ENTRIES SUPPLIED START

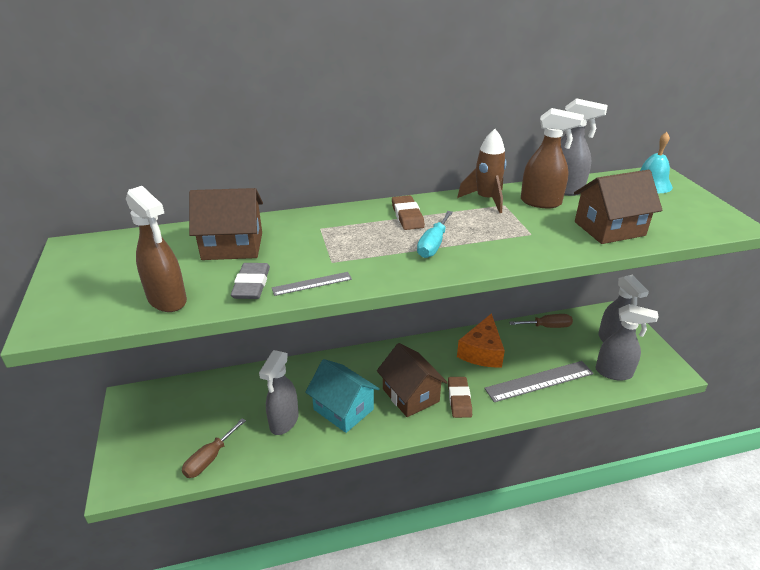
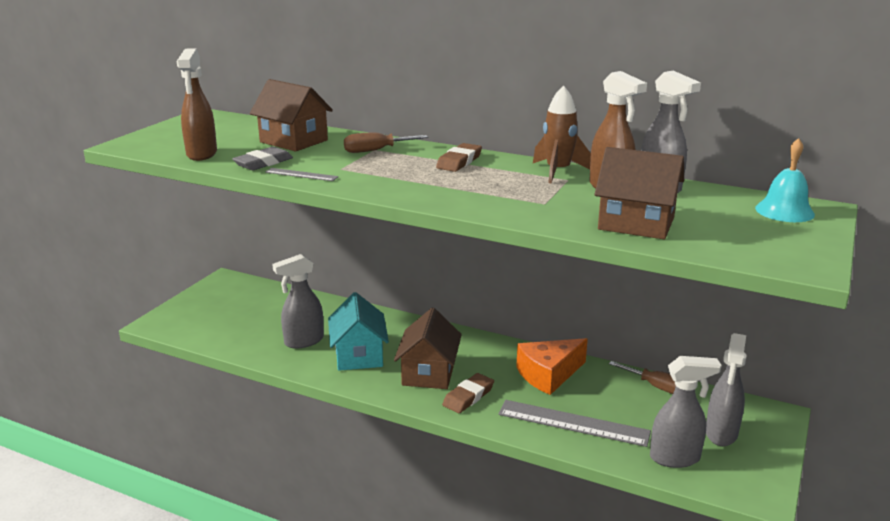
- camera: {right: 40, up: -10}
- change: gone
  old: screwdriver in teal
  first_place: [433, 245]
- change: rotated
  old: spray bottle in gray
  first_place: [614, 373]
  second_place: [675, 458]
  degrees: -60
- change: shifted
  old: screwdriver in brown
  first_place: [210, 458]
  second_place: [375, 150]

ENTRIES SUPPLIED END

▸ WHAT THE EXERCISE ASKS
Give again, exactly, the lines starting at the first entry above and ending at the line with "old: screwdriver in brown"; please leave pictures out.

▸ YOUR SOLUTION
- camera: {right: 40, up: -10}
- change: gone
  old: screwdriver in teal
  first_place: [433, 245]
- change: rotated
  old: spray bottle in gray
  first_place: [614, 373]
  second_place: [675, 458]
  degrees: -60
- change: shifted
  old: screwdriver in brown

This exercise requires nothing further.